Start of Provided information

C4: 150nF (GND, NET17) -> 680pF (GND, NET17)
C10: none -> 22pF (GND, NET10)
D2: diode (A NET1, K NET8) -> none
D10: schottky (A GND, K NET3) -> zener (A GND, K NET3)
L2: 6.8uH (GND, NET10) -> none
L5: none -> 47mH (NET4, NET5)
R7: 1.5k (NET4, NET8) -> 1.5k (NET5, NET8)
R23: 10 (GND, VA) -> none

End of Provided information
Start of Provided information

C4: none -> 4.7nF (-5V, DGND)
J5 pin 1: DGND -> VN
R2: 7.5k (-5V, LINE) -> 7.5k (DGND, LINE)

End of Provided information

» What you are asked to do
Write out, from the lines above, only those from the line with "D2: diode (A NET1, K NET8) -> none" to the line with "R23: 10 (GND, VA) -> none", exactly as given, including the first and the last.

» Response
D2: diode (A NET1, K NET8) -> none
D10: schottky (A GND, K NET3) -> zener (A GND, K NET3)
L2: 6.8uH (GND, NET10) -> none
L5: none -> 47mH (NET4, NET5)
R7: 1.5k (NET4, NET8) -> 1.5k (NET5, NET8)
R23: 10 (GND, VA) -> none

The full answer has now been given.